----- The data -----

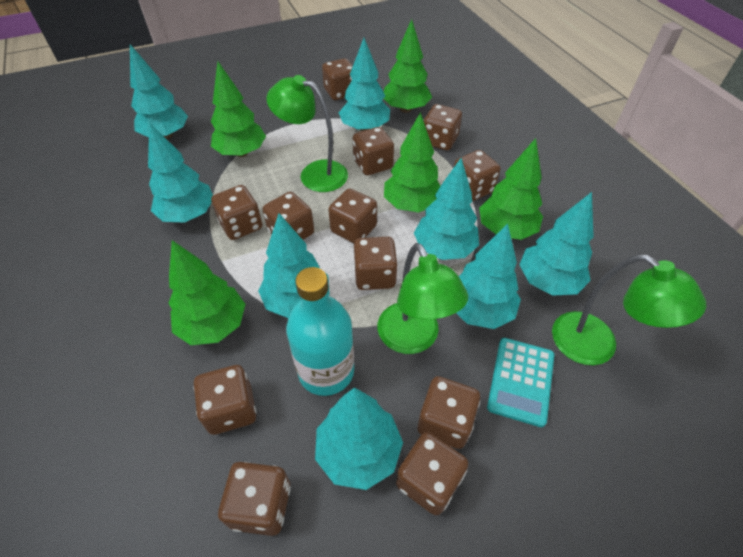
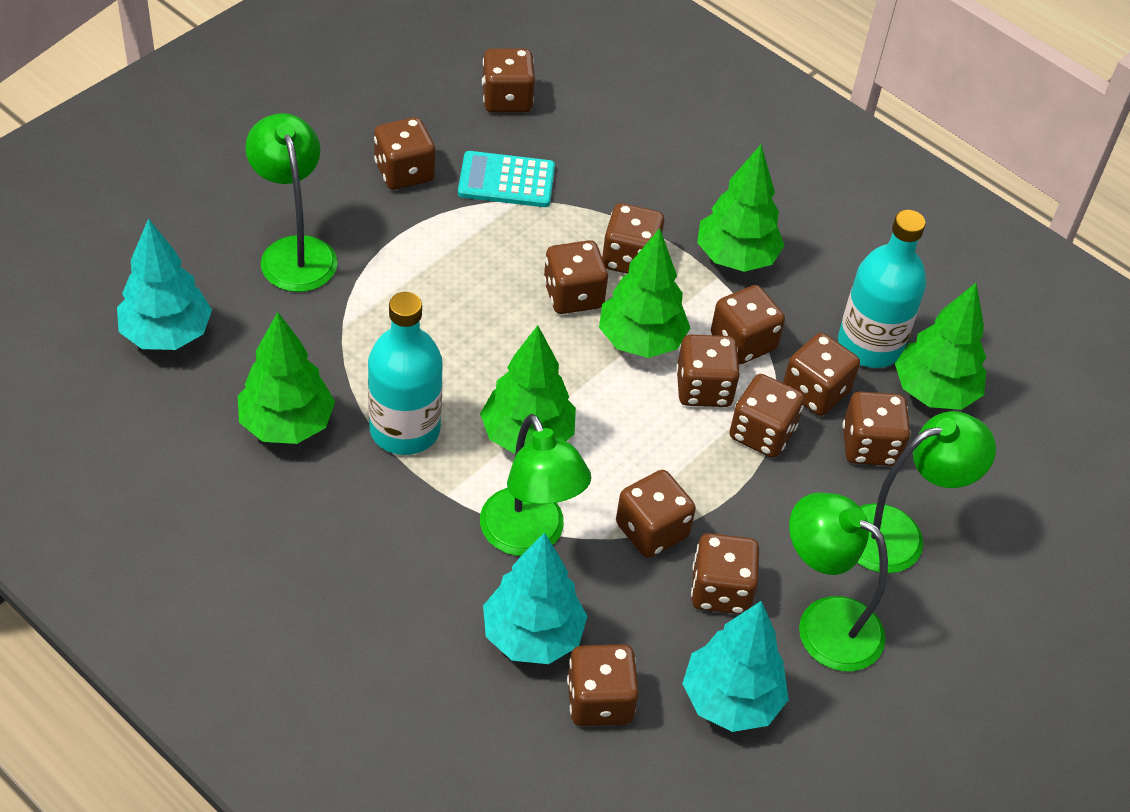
green lamp: 3 -> 4
turquoise bottle: 1 -> 2
turquoise tree: 8 -> 3

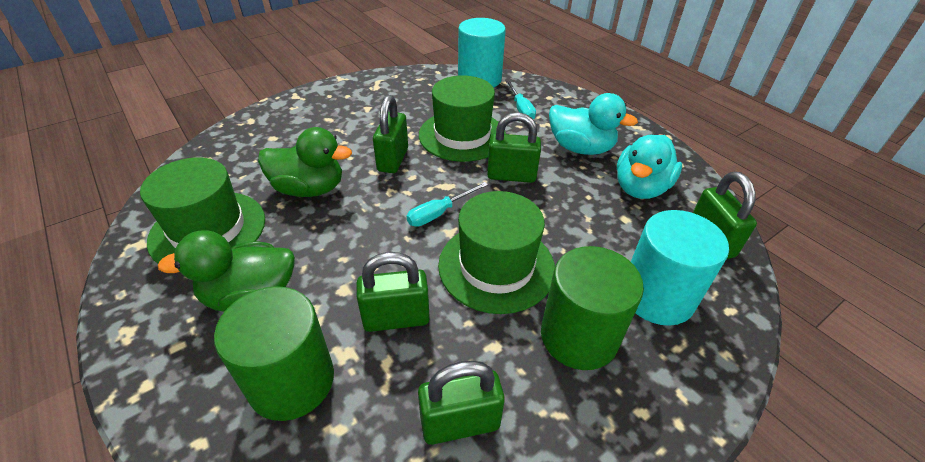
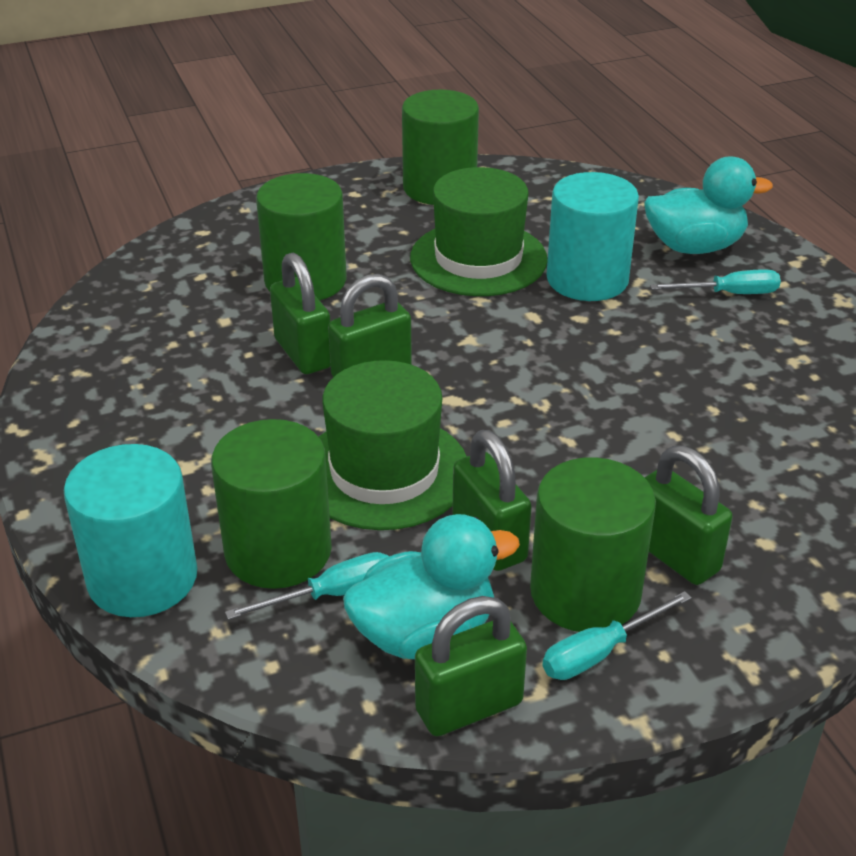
green cylinder: 2 -> 4
green duck: 2 -> 0
green hat: 3 -> 2
turquoise screwdriver: 2 -> 3

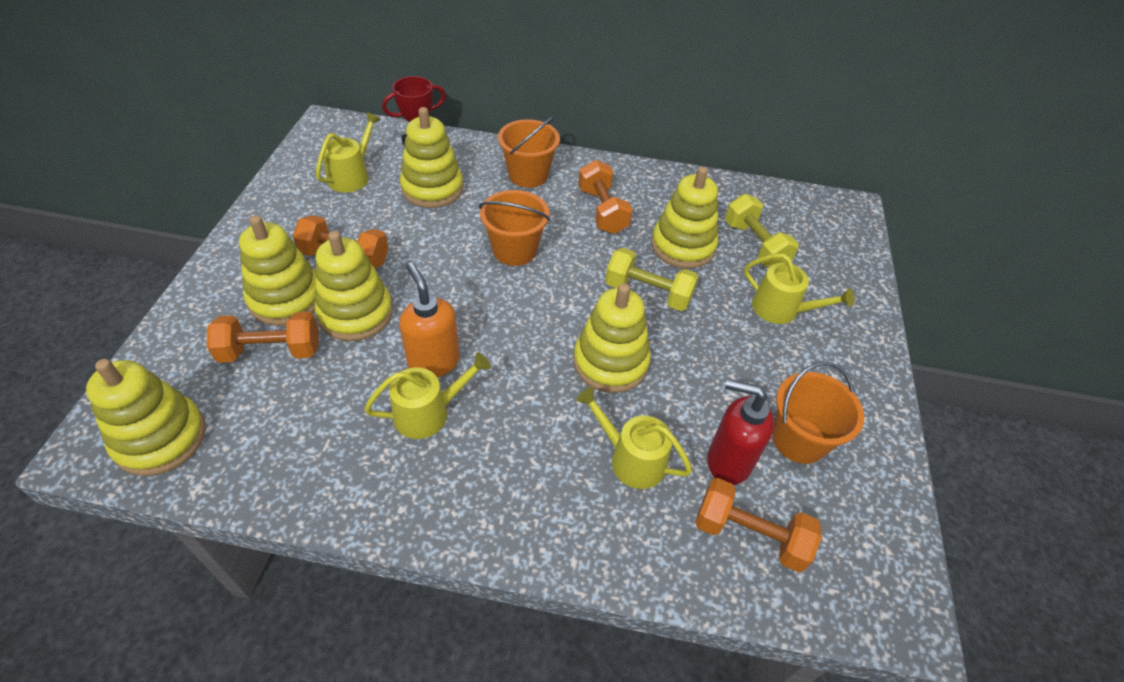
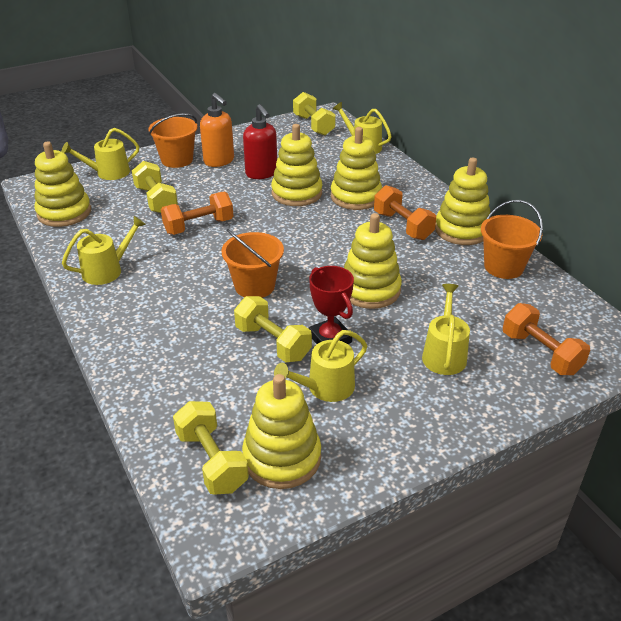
orange dumbbell: 4 -> 3
yellow dumbbell: 2 -> 4
yellow watering can: 4 -> 5

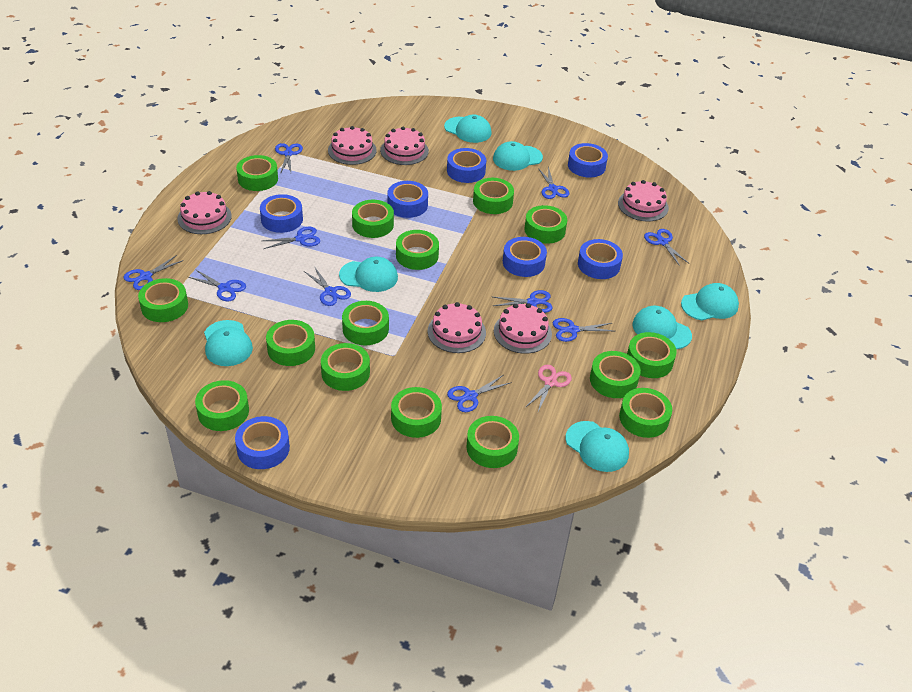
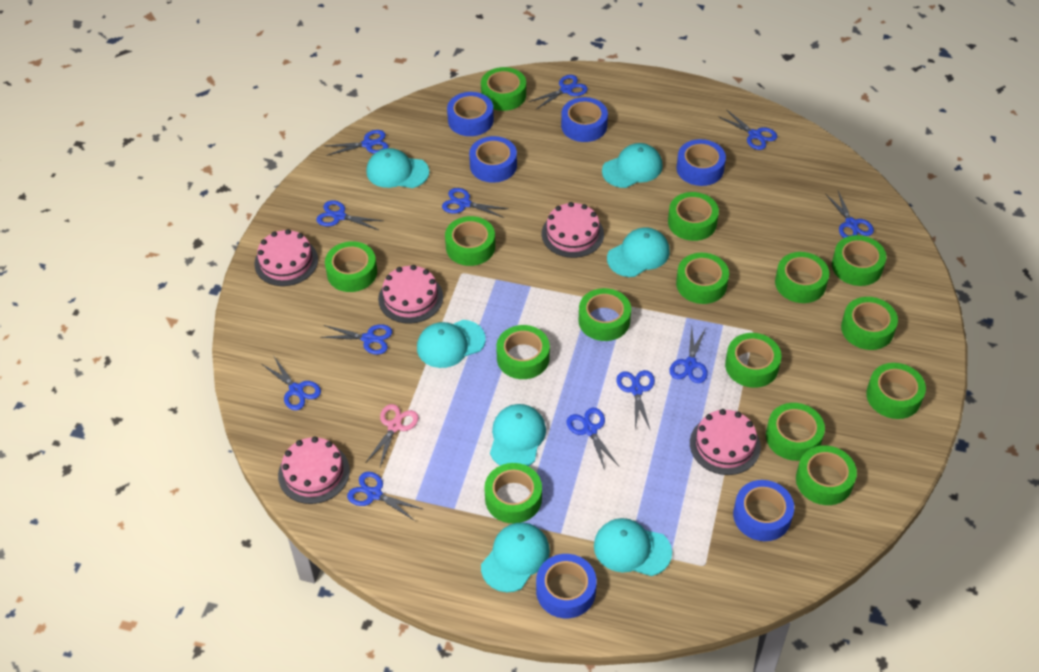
blue scissors: 10 -> 12
blue tape: 7 -> 6
pink cake: 6 -> 5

-----

Task statement
The range to copy runs from the line with "turquoise tree: 8 -> 3" to the last line of the entries, both included; copy it exactly and leave out the pictures.

Answer space
turquoise tree: 8 -> 3

green cylinder: 2 -> 4
green duck: 2 -> 0
green hat: 3 -> 2
turquoise screwdriver: 2 -> 3

orange dumbbell: 4 -> 3
yellow dumbbell: 2 -> 4
yellow watering can: 4 -> 5

blue scissors: 10 -> 12
blue tape: 7 -> 6
pink cake: 6 -> 5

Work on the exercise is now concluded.